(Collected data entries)
────────────────────────────────────────
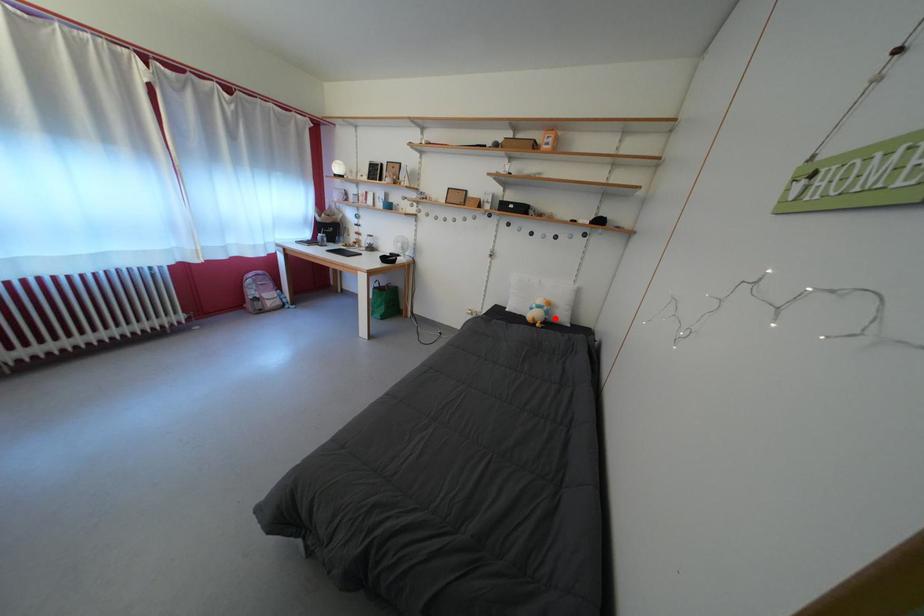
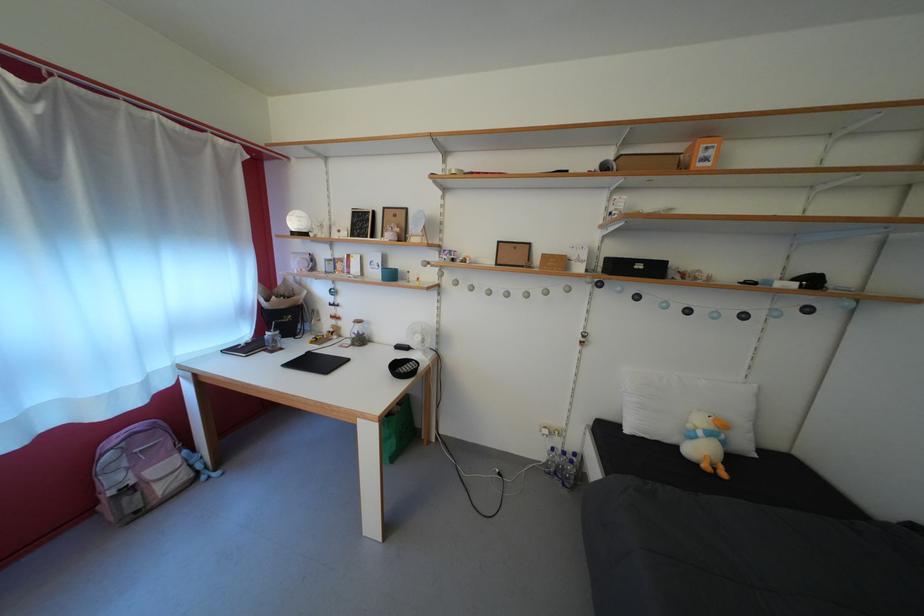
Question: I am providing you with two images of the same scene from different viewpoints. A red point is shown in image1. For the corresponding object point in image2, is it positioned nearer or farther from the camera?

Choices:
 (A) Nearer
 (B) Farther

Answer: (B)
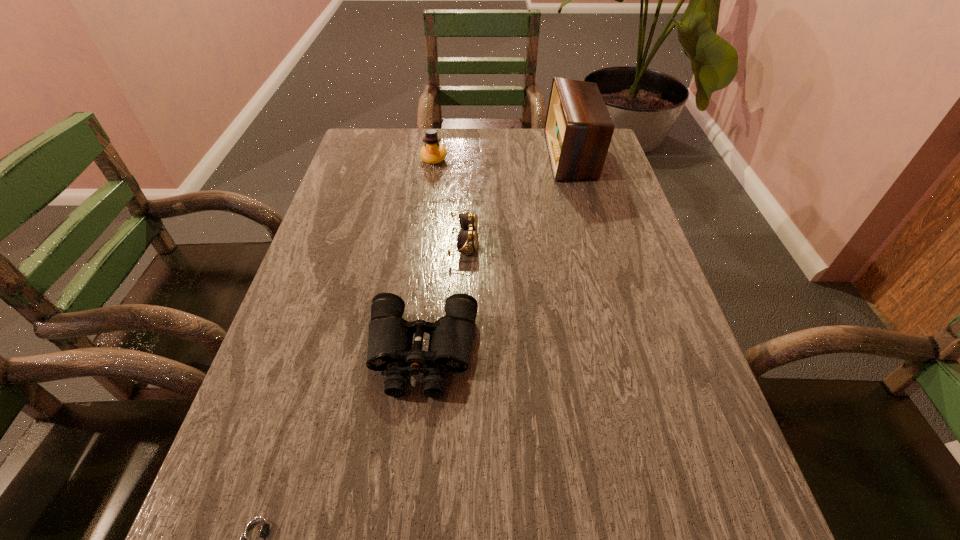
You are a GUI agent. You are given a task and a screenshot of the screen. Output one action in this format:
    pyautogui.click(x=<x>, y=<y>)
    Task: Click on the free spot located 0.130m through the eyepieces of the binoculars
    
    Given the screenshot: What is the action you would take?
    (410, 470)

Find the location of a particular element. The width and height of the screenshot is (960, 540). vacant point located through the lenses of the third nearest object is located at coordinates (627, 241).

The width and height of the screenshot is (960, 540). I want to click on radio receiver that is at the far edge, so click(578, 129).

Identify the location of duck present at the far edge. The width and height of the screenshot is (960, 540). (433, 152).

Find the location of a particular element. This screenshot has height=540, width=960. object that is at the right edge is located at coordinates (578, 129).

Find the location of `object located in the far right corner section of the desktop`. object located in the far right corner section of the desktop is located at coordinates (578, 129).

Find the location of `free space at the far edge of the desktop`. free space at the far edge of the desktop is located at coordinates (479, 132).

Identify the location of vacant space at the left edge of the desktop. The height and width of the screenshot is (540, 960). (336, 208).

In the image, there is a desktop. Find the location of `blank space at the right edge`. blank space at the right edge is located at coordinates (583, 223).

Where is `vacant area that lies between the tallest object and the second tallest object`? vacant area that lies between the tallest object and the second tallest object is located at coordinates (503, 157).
────────────────────────────────────────
Please retype all of the records above word for word, leaving out the pictures.

Question: I am providing you with two images of the same scene from different viewpoints. A red point is shown in image1. For the corresponding object point in image2, is it positioned nearer or farther from the camera?

Choices:
 (A) Nearer
 (B) Farther

Answer: (B)
You are a GUI agent. You are given a task and a screenshot of the screen. Output one action in this format:
    pyautogui.click(x=<x>, y=<y>)
    Task: Click on the free spot located 0.130m through the eyepieces of the binoculars
    
    Given the screenshot: What is the action you would take?
    (410, 470)

Find the location of a particular element. The width and height of the screenshot is (960, 540). vacant point located through the lenses of the third nearest object is located at coordinates (627, 241).

The width and height of the screenshot is (960, 540). I want to click on radio receiver that is at the far edge, so click(578, 129).

Identify the location of duck present at the far edge. The width and height of the screenshot is (960, 540). (433, 152).

Find the location of a particular element. This screenshot has height=540, width=960. object that is at the right edge is located at coordinates (578, 129).

Find the location of `object located in the far right corner section of the desktop`. object located in the far right corner section of the desktop is located at coordinates (578, 129).

Find the location of `free space at the far edge of the desktop`. free space at the far edge of the desktop is located at coordinates (479, 132).

Identify the location of vacant space at the left edge of the desktop. The height and width of the screenshot is (540, 960). (336, 208).

In the image, there is a desktop. Find the location of `blank space at the right edge`. blank space at the right edge is located at coordinates (583, 223).

Where is `vacant area that lies between the tallest object and the second tallest object`? vacant area that lies between the tallest object and the second tallest object is located at coordinates (503, 157).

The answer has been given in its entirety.